Building localization records:
* * * * *
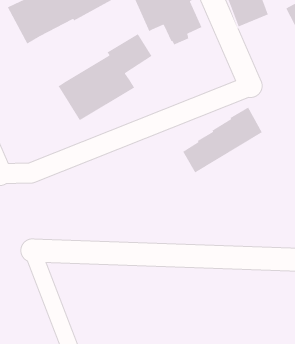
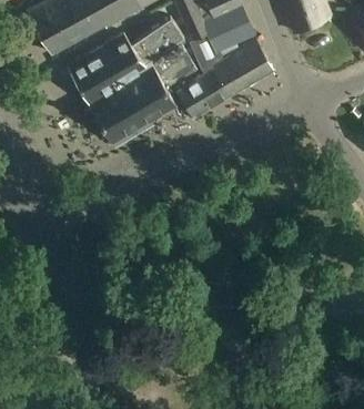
building: none -> [67,19,183,102]
building: [182,106,263,174] -> [179,41,272,119]

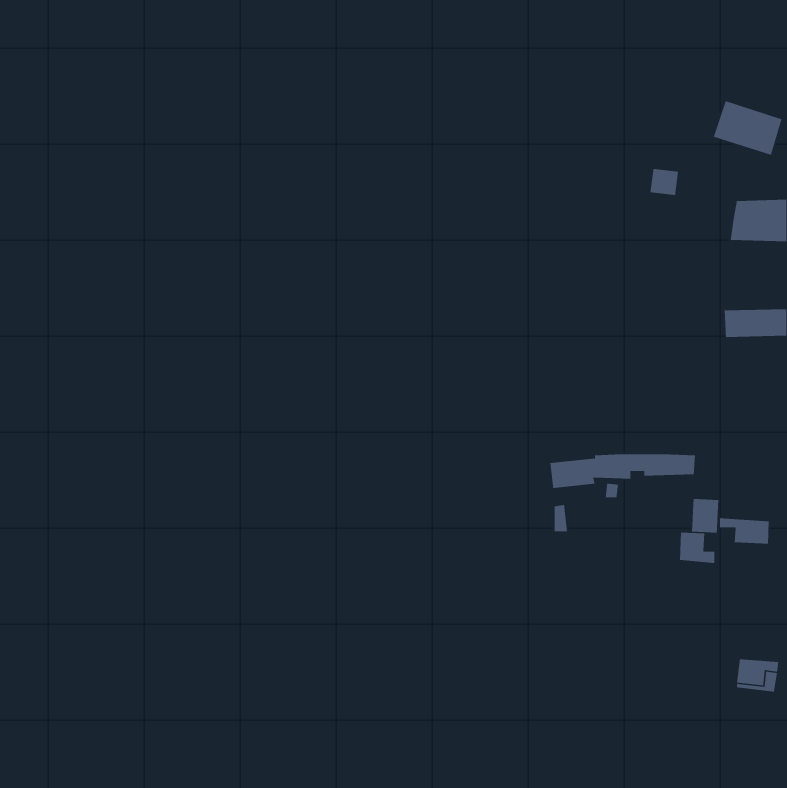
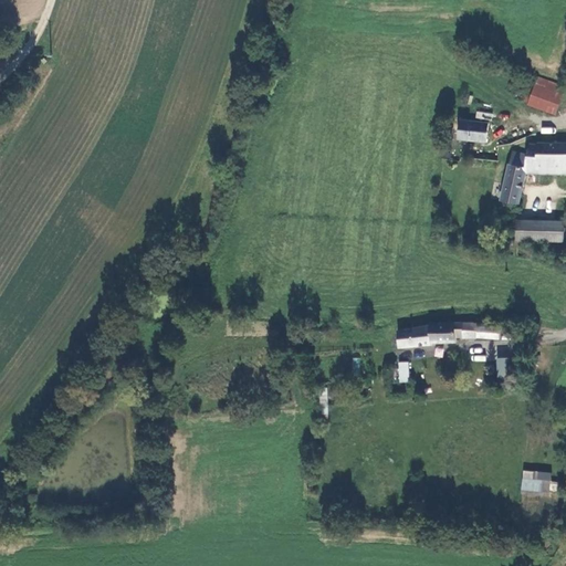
building: none -> [499,155,525,206]
building: [719,517,769,544] -> none
building: [679,532,715,564] -> none

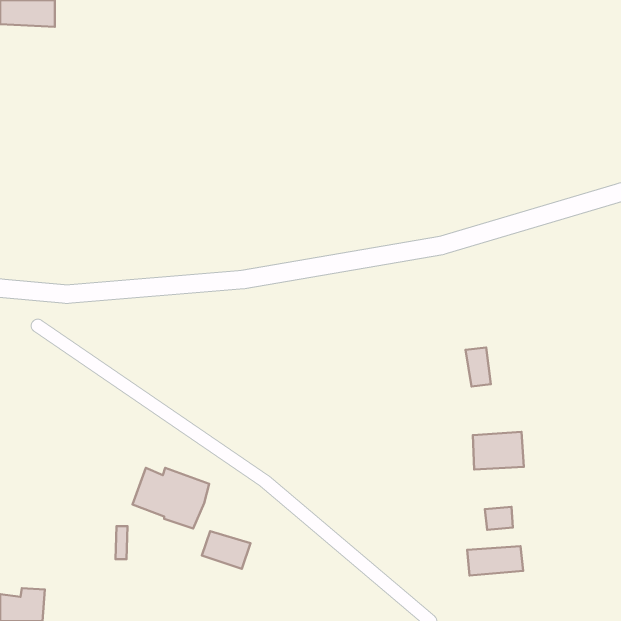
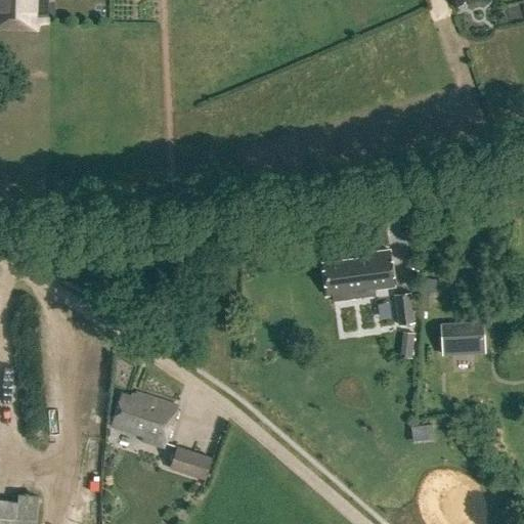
building: none -> [322,249,393,295]
building: [473,432,524,469] -> [441,322,484,354]
building: [467,546,523,576] -> none

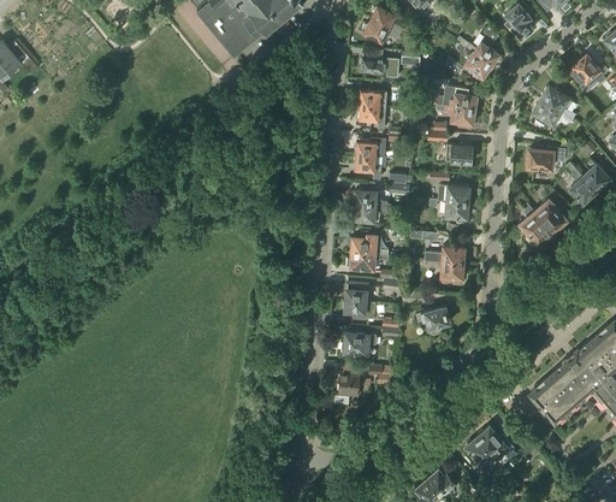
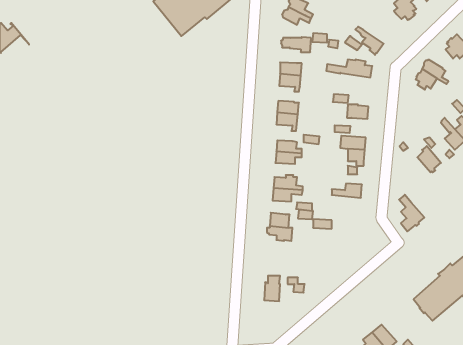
building: [460,36,499,66] -> none
building: [436,104,475,129] -> none
building: [527,142,574,173] -> none
building: [520,202,552,249] -> [399,195,424,231]
building: [425,260,463,283] -> none
building: [416,306,450,333] -> none
building: [340,332,375,356] -> none

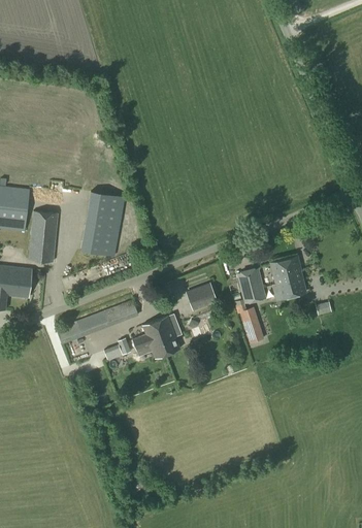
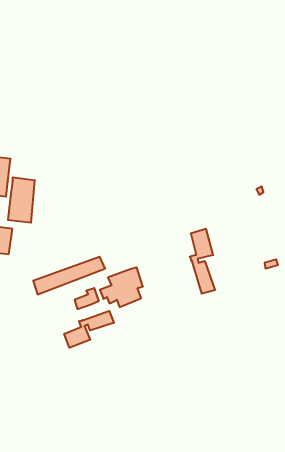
building: [79,192,125,256] -> none
building: [270,256,306,299] -> none
building: [187,285,217,312] -> none
building: none -> [64,311,114,348]

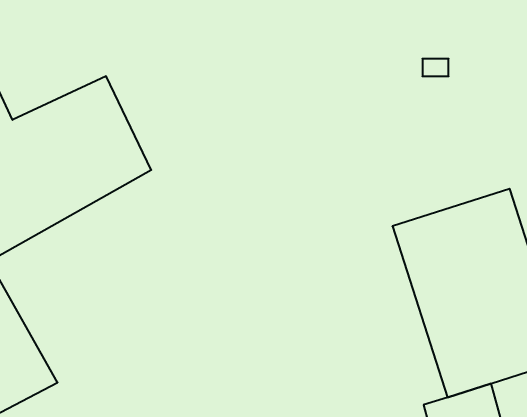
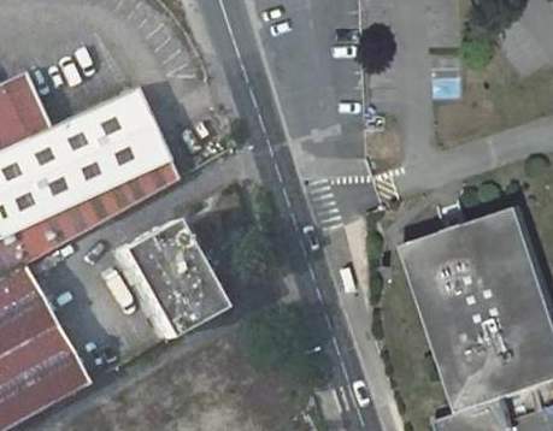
building: none -> [111,225,214,343]

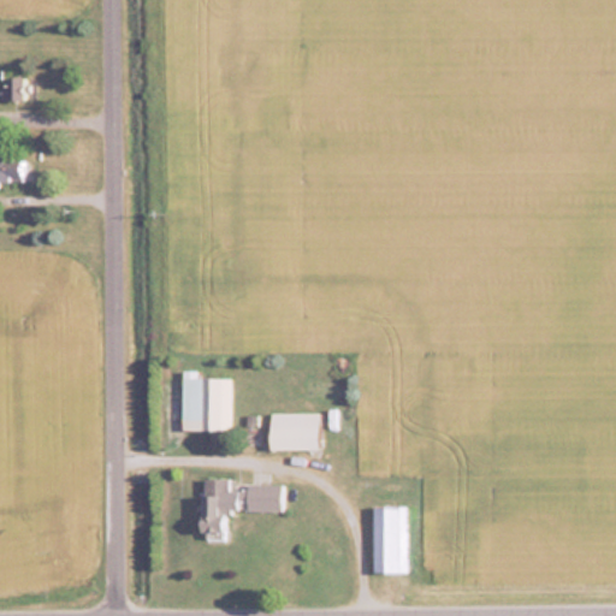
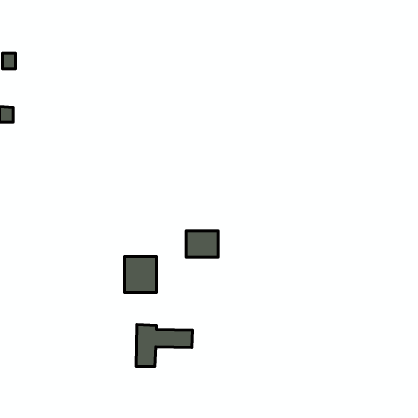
building: [270,413,316,451] -> [186,231,218,257]
building: [372,507,405,573] -> none

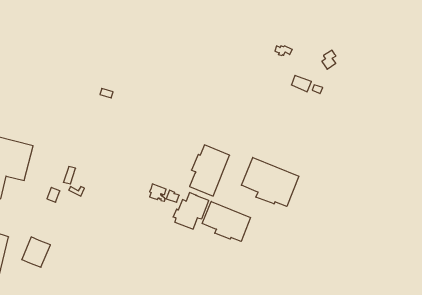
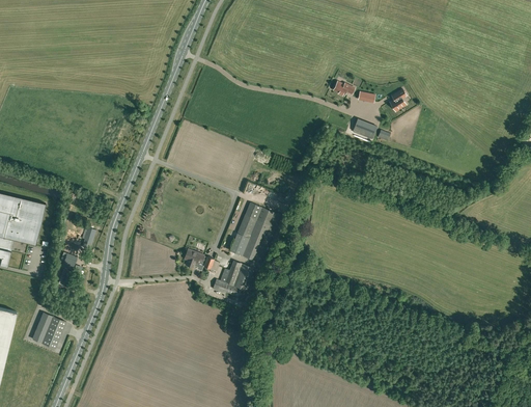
building: [241,157,299,206] -> none
building: [202,201,251,241] -> none

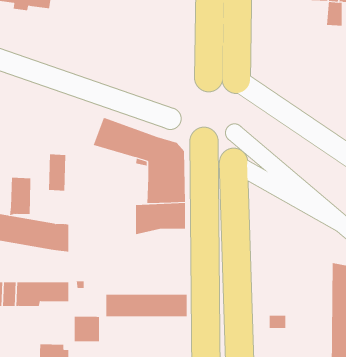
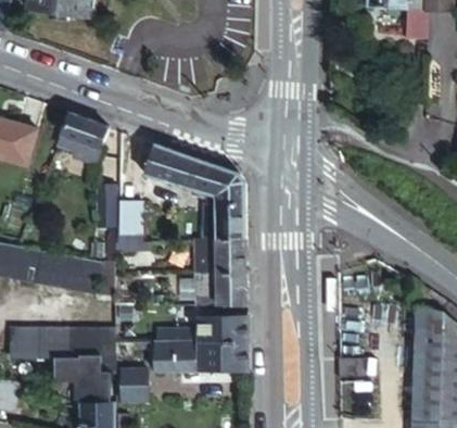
building: none -> [55,111,105,163]
building: [9,177,31,215] -> [114,200,139,243]
building: none -> [189,269,247,304]
building: none -> [155,314,249,343]
building: none -> [55,352,114,401]

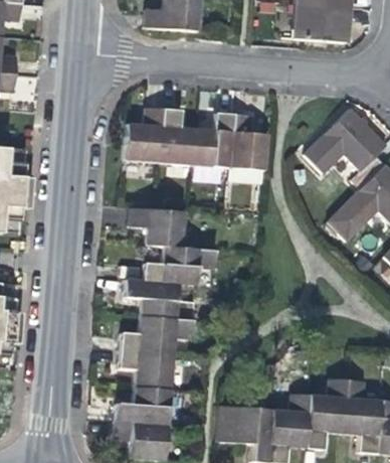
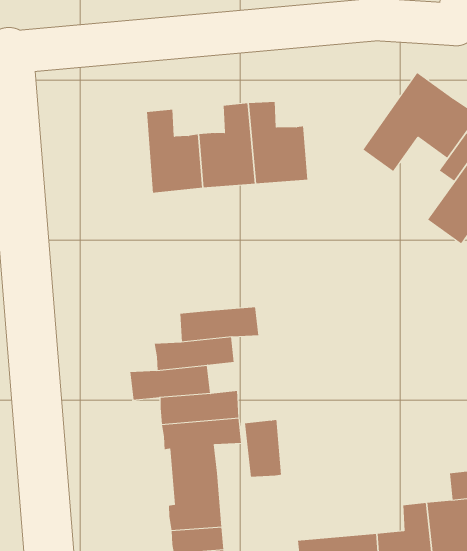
building: [126,105,165,161] -> none
building: [130,206,183,245] -> none
building: [120,331,144,369] -> [244,419,282,477]

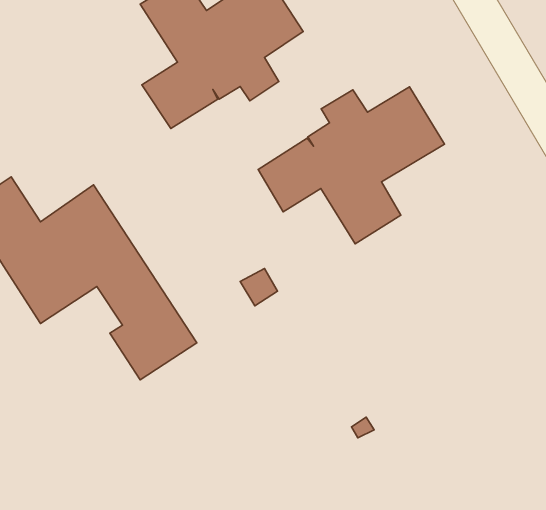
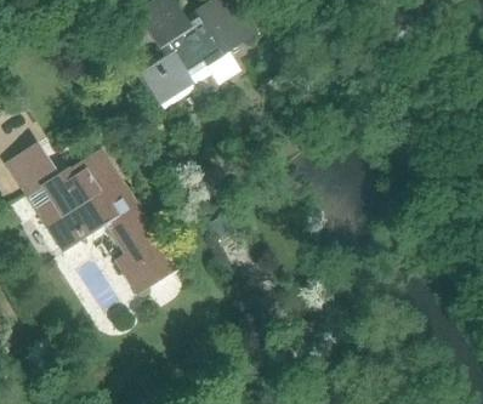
building: [258,87,444,244] -> none

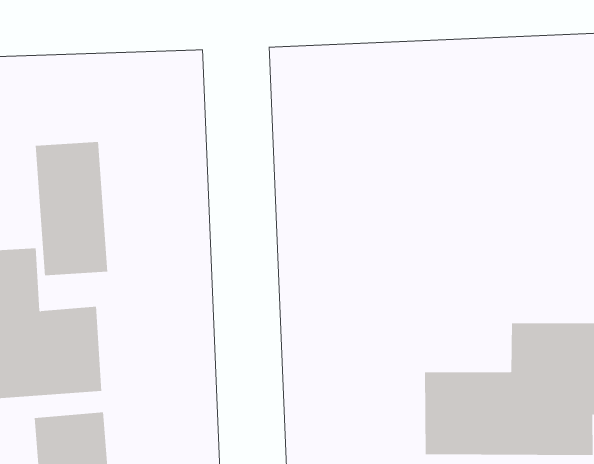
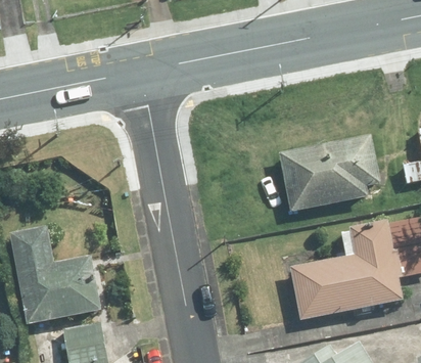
building: [35,141,108,276] -> none
building: none -> [283,134,379,210]

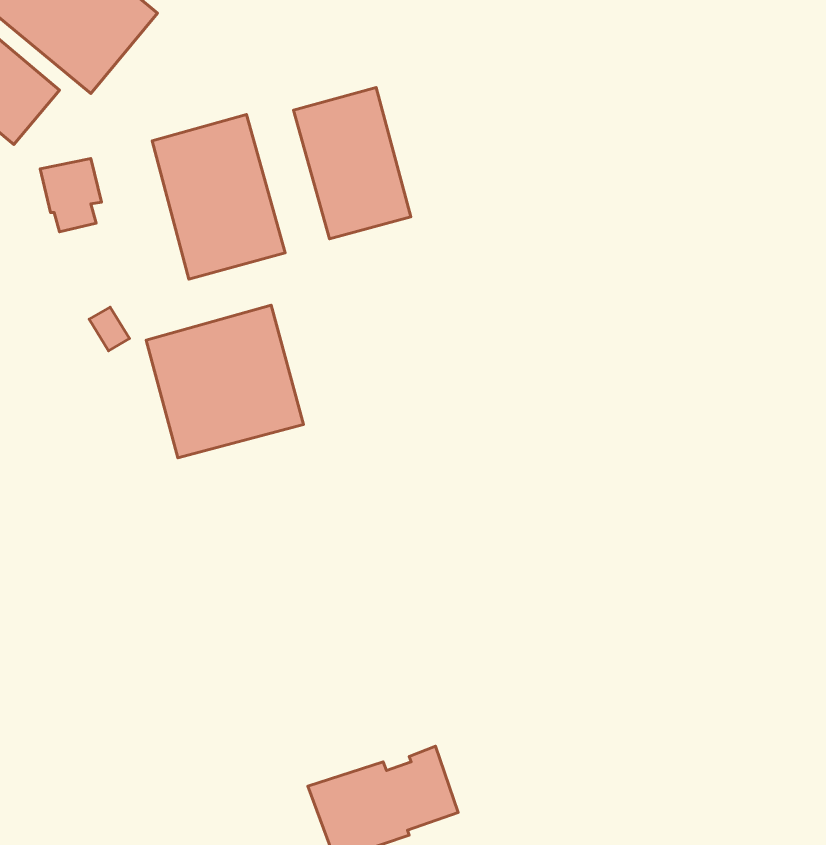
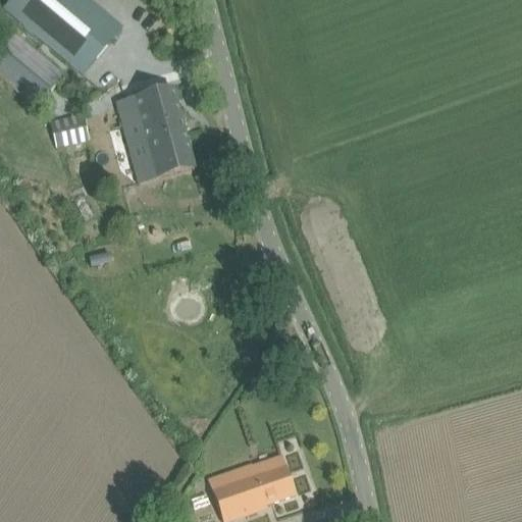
building: [293,88,411,239] -> none
building: [146,305,304,458] -> none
* * * * *
# [Work task]
The job here is to write out the records exactly, pictures excluded.

# [Task solution]
building: none -> [67,19,183,102]
building: [182,106,263,174] -> [179,41,272,119]

building: none -> [499,155,525,206]
building: [719,517,769,544] -> none
building: [679,532,715,564] -> none

building: none -> [322,249,393,295]
building: [473,432,524,469] -> [441,322,484,354]
building: [467,546,523,576] -> none

building: [460,36,499,66] -> none
building: [436,104,475,129] -> none
building: [527,142,574,173] -> none
building: [520,202,552,249] -> [399,195,424,231]
building: [425,260,463,283] -> none
building: [416,306,450,333] -> none
building: [340,332,375,356] -> none

building: [79,192,125,256] -> none
building: [270,256,306,299] -> none
building: [187,285,217,312] -> none
building: none -> [64,311,114,348]

building: none -> [111,225,214,343]

building: [270,413,316,451] -> [186,231,218,257]
building: [372,507,405,573] -> none

building: [241,157,299,206] -> none
building: [202,201,251,241] -> none

building: none -> [55,111,105,163]
building: [9,177,31,215] -> [114,200,139,243]
building: none -> [189,269,247,304]
building: none -> [155,314,249,343]
building: none -> [55,352,114,401]

building: [126,105,165,161] -> none
building: [130,206,183,245] -> none
building: [120,331,144,369] -> [244,419,282,477]

building: [258,87,444,244] -> none

building: [35,141,108,276] -> none
building: none -> [283,134,379,210]

building: [293,88,411,239] -> none
building: [146,305,304,458] -> none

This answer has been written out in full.